## Object counting data:
□ □ □ □
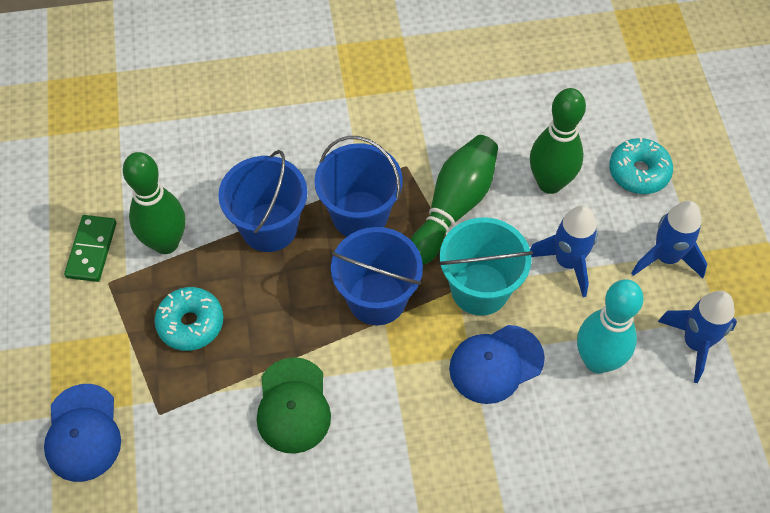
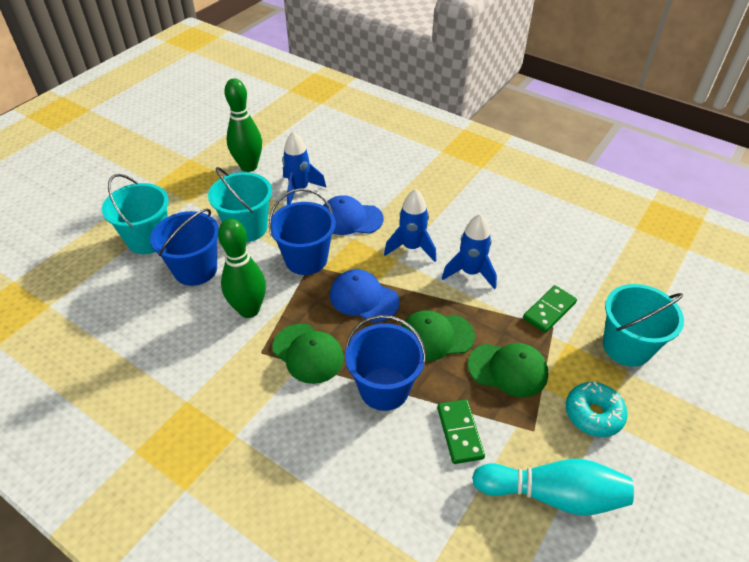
green bowling pin: 3 -> 2
green cap: 1 -> 3
green domino: 1 -> 2
turquoise bucket: 1 -> 3
turquoise donut: 2 -> 1

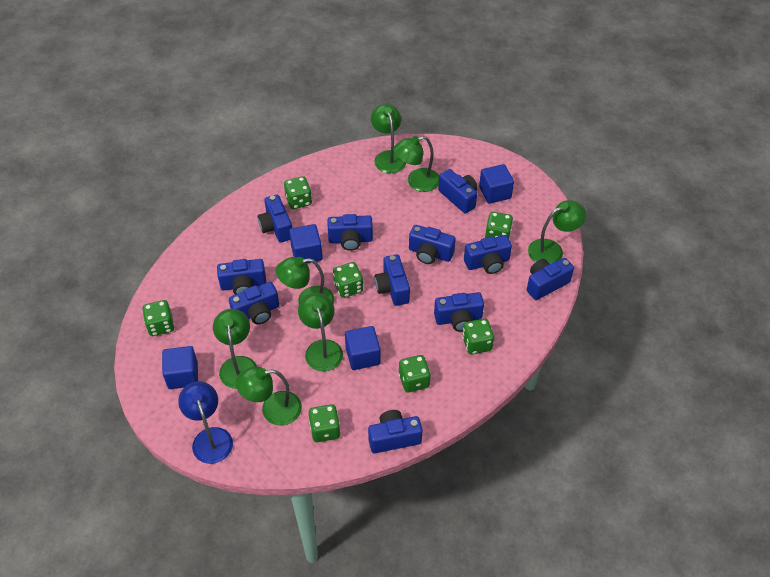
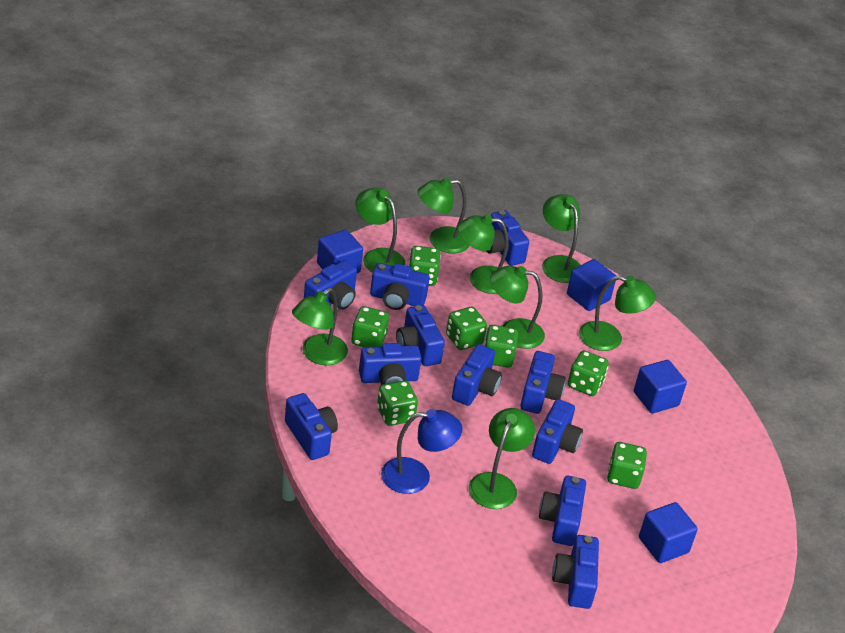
green lamp: 7 -> 8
□ □ □ □
Nothing but an exact repeat of the records, pictures excluded, belongs in the answer.

## Written answer:
green bowling pin: 3 -> 2
green cap: 1 -> 3
green domino: 1 -> 2
turquoise bucket: 1 -> 3
turquoise donut: 2 -> 1

green lamp: 7 -> 8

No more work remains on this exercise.